TASK REQUIREMENTS: Keep every word of the entries and print them exactly; the pictures stay out.

ENTRIES SUPPLIED:
————
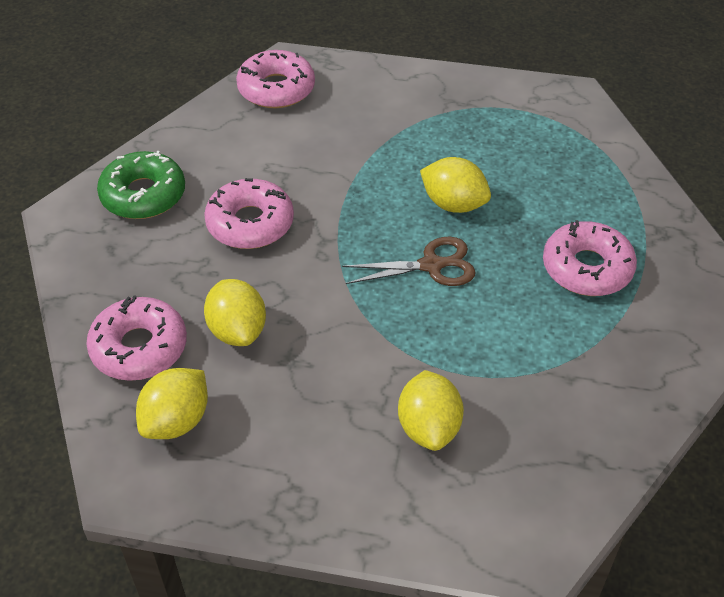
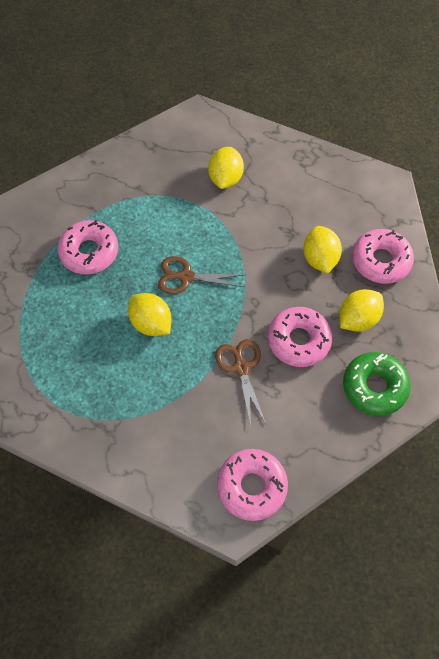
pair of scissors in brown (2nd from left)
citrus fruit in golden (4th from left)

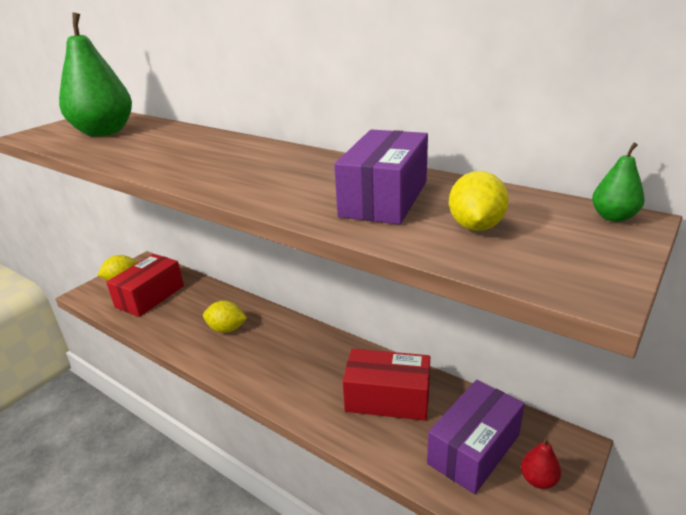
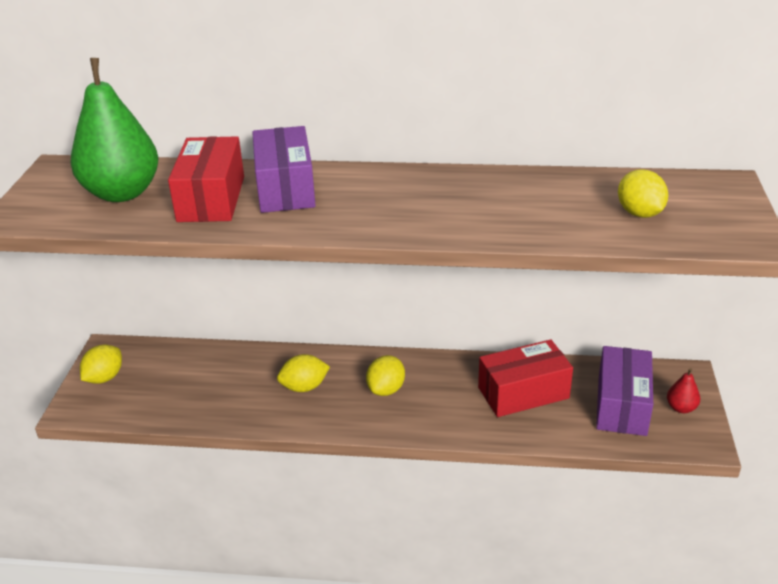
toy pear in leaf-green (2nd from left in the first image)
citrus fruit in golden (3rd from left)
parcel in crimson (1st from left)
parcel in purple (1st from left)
————
FINISHED EXERCISE:
pair of scissors in brown (2nd from left)
citrus fruit in golden (4th from left)

toy pear in leaf-green (2nd from left in the first image)
citrus fruit in golden (3rd from left)
parcel in crimson (1st from left)
parcel in purple (1st from left)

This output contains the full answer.